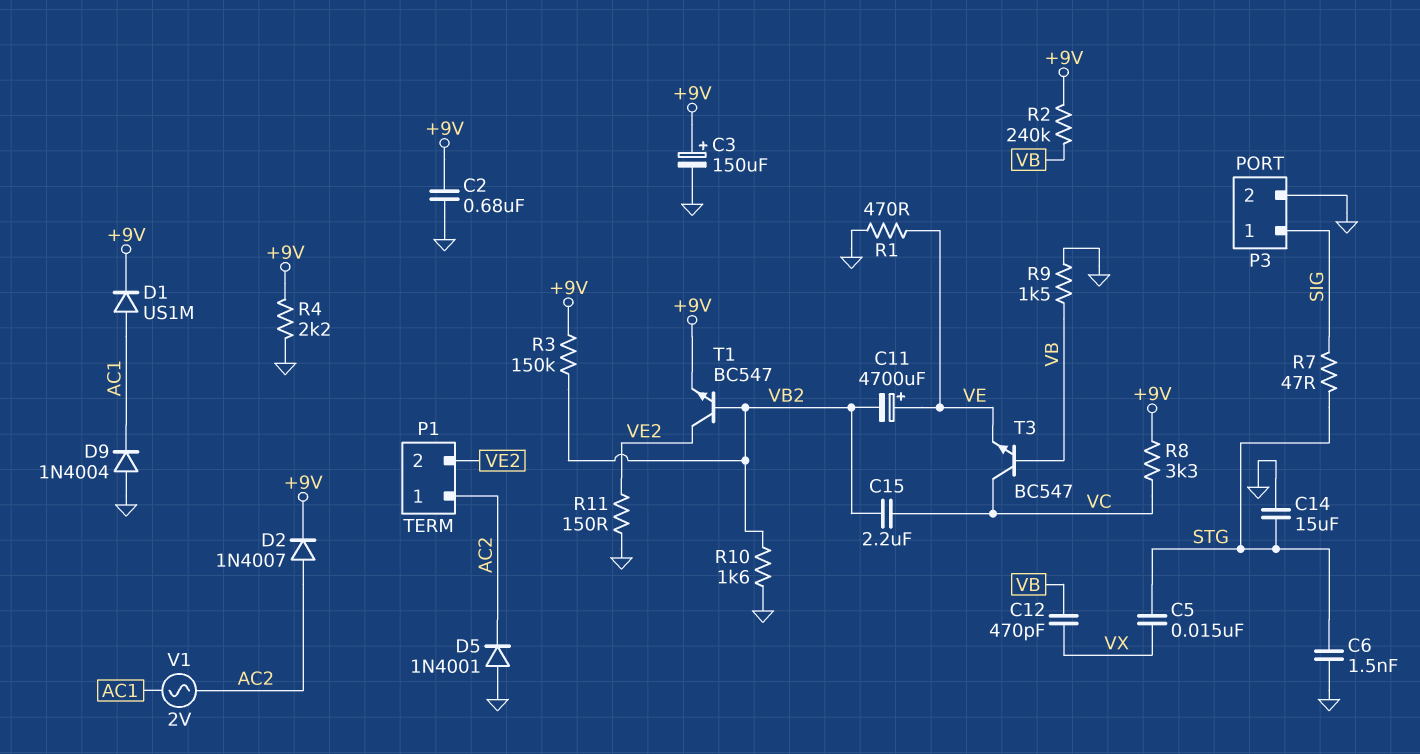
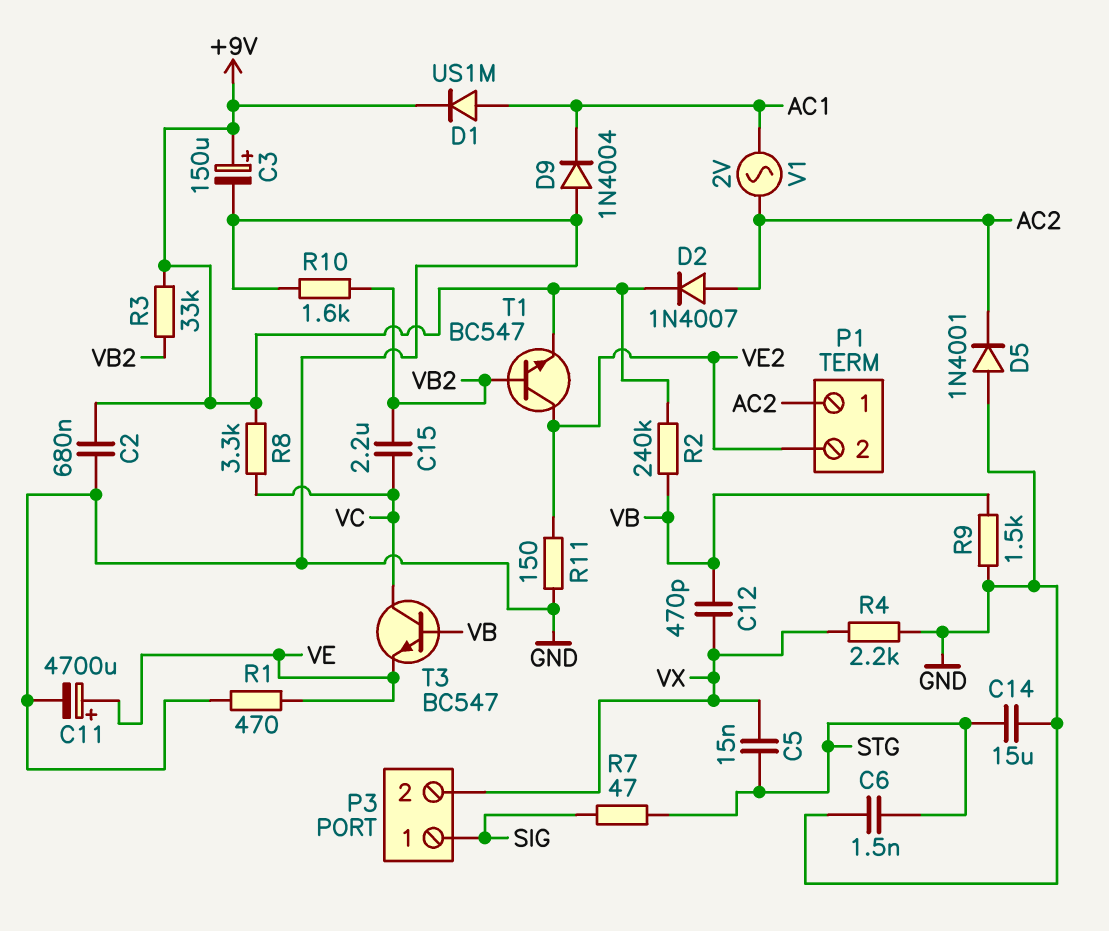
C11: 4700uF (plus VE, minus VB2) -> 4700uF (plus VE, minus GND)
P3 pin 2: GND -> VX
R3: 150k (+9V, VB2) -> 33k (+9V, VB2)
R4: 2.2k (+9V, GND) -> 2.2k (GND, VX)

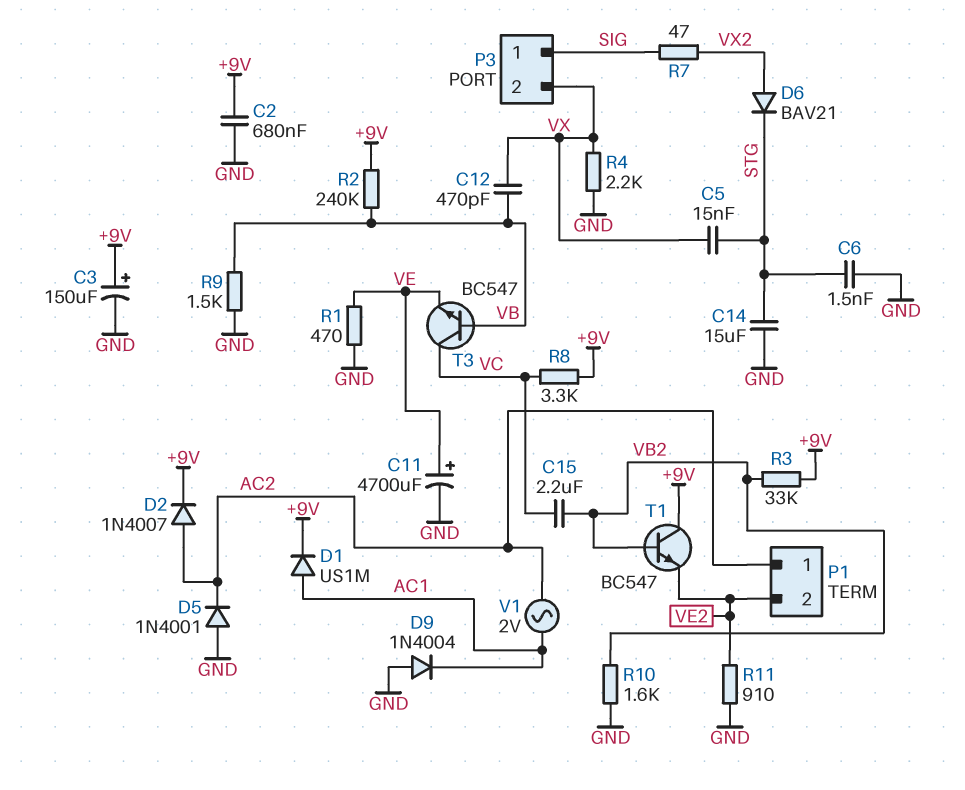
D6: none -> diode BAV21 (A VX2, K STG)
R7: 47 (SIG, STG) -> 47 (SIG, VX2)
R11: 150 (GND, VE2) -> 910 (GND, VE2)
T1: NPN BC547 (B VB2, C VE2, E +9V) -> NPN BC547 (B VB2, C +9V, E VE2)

□ □ □ □

WHAT YOU SHOULD DO: When you copy the records above, keep every word exact but leave out the pictures.

FINISHED EXERCISE:
C11: 4700uF (plus VE, minus VB2) -> 4700uF (plus VE, minus GND)
P3 pin 2: GND -> VX
R3: 150k (+9V, VB2) -> 33k (+9V, VB2)
R4: 2.2k (+9V, GND) -> 2.2k (GND, VX)

D6: none -> diode BAV21 (A VX2, K STG)
R7: 47 (SIG, STG) -> 47 (SIG, VX2)
R11: 150 (GND, VE2) -> 910 (GND, VE2)
T1: NPN BC547 (B VB2, C VE2, E +9V) -> NPN BC547 (B VB2, C +9V, E VE2)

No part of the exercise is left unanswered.